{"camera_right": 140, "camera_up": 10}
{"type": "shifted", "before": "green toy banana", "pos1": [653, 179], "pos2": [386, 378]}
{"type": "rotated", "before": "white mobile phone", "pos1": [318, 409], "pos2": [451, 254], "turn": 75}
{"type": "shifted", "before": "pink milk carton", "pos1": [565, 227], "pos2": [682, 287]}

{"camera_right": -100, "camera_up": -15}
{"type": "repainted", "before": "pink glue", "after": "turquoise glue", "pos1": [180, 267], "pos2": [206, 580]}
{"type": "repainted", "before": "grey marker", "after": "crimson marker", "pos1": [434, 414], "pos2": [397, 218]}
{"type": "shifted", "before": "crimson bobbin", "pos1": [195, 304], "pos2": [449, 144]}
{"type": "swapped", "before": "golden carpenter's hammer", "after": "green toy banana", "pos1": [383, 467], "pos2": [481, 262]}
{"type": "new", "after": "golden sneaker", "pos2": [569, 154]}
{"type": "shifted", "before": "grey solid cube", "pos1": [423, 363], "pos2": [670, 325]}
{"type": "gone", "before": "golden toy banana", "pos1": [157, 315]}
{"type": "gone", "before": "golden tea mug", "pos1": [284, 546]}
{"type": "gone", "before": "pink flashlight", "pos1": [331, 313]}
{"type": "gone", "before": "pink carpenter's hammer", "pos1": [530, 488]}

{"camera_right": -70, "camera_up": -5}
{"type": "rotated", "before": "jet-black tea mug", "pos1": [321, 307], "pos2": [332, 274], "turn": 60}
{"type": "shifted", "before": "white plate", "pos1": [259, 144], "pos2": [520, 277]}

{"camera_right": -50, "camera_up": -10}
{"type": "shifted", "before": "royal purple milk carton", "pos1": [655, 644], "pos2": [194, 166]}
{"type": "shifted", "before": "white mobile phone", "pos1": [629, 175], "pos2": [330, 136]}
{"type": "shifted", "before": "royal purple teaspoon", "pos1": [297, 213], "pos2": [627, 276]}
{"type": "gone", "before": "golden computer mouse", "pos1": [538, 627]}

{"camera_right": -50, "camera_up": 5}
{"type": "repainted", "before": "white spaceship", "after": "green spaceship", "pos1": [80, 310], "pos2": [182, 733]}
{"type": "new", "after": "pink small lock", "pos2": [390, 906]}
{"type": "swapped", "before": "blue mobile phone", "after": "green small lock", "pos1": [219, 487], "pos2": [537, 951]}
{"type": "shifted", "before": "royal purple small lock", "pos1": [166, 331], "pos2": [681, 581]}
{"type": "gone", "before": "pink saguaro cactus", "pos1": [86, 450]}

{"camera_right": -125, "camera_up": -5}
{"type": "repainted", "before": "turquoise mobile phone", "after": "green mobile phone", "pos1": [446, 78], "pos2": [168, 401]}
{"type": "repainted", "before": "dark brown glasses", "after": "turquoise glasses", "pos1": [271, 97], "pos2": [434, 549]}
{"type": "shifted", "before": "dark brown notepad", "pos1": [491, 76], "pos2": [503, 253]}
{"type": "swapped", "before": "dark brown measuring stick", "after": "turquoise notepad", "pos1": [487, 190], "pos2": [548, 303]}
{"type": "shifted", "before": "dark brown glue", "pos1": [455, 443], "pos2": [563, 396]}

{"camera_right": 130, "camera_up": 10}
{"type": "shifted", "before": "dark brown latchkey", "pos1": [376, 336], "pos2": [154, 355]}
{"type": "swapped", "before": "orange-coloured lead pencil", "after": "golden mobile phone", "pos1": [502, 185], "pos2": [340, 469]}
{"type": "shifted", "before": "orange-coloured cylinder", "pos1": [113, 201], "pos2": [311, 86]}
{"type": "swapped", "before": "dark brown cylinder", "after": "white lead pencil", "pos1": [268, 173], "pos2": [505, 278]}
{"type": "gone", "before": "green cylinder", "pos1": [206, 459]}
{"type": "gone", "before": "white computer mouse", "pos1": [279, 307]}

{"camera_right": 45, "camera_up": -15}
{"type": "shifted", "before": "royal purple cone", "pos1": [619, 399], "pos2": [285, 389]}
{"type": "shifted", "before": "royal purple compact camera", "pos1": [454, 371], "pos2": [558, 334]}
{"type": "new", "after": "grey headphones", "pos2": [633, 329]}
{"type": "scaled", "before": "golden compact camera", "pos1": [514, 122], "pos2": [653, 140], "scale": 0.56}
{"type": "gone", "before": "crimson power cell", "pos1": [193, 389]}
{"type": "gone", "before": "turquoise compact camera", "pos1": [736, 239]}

> **What you are asked to do**: Which lines hold the word "mouse"? Copy each of them from the records.

> **Your response**:
{"type": "gone", "before": "golden computer mouse", "pos1": [538, 627]}
{"type": "gone", "before": "white computer mouse", "pos1": [279, 307]}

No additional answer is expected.